### TO DO:
Identify each line in the records below that contains the word "VEXT", and copy it.

### INFORMATION:
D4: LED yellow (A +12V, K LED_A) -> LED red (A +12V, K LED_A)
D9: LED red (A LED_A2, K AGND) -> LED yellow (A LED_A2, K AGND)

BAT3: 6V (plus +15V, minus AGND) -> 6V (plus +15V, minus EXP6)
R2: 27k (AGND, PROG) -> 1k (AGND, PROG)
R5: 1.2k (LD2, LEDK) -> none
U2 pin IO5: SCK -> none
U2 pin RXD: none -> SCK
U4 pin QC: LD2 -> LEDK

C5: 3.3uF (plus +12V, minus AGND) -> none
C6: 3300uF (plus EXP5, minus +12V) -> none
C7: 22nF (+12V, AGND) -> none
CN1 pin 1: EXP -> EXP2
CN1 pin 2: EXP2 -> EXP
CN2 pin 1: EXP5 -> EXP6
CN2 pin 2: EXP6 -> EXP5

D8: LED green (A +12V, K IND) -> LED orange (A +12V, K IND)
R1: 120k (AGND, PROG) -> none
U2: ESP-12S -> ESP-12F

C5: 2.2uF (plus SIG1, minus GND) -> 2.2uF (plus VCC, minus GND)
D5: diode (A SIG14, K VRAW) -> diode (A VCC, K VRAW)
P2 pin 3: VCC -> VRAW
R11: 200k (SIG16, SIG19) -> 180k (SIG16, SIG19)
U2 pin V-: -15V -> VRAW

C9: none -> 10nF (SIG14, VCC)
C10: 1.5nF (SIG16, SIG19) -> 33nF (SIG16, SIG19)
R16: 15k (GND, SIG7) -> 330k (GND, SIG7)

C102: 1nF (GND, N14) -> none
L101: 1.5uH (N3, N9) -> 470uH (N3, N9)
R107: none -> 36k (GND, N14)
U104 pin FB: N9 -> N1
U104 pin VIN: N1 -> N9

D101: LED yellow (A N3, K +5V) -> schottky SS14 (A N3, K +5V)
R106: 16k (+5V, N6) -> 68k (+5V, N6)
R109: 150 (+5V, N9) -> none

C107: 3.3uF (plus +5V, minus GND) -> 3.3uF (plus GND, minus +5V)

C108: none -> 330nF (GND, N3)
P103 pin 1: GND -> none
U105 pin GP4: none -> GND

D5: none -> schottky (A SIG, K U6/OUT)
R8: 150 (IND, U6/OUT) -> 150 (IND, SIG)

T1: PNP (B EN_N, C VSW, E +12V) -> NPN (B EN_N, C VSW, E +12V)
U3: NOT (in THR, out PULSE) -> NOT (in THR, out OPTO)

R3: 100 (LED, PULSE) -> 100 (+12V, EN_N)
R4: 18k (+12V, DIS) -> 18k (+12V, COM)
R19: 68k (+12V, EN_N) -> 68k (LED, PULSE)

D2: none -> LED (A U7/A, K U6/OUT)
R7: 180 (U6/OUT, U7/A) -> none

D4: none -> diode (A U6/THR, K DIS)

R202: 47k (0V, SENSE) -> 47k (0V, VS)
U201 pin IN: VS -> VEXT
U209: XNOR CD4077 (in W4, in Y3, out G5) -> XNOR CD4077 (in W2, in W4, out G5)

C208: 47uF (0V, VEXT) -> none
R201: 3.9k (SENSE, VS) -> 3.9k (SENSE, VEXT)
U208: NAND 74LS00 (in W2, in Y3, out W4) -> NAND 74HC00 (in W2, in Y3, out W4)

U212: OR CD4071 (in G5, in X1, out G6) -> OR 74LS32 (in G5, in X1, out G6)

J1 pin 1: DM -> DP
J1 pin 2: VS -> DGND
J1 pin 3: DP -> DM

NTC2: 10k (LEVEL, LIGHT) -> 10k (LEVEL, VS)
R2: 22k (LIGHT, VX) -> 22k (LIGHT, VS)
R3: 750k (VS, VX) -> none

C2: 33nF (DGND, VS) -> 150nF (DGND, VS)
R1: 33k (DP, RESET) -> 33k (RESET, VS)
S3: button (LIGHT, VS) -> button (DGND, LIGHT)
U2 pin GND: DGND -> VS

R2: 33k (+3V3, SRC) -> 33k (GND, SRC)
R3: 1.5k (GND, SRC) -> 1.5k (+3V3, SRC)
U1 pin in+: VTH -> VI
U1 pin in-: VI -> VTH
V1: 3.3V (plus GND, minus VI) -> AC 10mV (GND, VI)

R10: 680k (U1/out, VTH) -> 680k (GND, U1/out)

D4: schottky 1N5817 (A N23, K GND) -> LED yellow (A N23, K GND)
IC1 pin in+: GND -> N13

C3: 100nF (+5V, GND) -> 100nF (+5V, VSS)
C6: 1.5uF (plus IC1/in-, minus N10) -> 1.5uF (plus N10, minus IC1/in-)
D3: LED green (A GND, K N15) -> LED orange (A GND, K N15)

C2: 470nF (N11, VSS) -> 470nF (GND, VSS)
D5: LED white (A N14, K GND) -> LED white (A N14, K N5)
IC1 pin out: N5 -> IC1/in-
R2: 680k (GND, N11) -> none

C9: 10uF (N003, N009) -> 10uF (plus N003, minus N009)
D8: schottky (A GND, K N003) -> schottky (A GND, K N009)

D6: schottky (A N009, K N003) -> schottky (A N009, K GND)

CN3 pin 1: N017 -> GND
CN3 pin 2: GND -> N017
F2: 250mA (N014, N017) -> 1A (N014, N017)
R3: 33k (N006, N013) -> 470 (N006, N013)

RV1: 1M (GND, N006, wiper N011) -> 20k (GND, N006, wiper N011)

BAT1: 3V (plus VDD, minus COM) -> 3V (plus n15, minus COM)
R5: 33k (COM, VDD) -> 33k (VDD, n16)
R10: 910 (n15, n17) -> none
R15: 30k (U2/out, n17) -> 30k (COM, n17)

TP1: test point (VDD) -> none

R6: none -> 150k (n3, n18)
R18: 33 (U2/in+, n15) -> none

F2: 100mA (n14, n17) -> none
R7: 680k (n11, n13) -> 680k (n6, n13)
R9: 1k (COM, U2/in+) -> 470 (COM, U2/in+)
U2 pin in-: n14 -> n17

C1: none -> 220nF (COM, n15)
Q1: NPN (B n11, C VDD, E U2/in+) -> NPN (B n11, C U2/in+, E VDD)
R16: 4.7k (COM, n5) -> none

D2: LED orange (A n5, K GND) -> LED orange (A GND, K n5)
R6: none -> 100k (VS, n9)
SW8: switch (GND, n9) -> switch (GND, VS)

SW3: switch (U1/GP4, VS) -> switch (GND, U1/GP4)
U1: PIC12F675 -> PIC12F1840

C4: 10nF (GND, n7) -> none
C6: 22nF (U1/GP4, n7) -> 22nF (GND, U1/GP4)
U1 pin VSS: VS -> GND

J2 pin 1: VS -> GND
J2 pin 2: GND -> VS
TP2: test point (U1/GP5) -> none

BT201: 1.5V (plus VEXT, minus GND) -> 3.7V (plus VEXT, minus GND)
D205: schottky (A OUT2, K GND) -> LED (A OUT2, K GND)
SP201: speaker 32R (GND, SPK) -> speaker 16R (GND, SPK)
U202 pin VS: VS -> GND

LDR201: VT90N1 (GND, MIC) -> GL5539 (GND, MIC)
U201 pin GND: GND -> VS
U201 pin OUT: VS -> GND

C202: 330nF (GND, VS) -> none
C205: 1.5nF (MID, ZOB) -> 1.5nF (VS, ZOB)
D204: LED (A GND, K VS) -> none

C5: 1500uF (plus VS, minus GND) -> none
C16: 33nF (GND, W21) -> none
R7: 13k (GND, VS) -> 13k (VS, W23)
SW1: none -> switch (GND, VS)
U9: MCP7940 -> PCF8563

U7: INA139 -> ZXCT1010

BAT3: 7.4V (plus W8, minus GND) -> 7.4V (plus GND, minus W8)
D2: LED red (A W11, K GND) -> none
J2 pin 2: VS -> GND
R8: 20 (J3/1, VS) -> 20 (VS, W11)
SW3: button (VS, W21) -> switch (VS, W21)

### ANSWER BOX:
U201 pin IN: VS -> VEXT
C208: 47uF (0V, VEXT) -> none
R201: 3.9k (SENSE, VS) -> 3.9k (SENSE, VEXT)
BT201: 1.5V (plus VEXT, minus GND) -> 3.7V (plus VEXT, minus GND)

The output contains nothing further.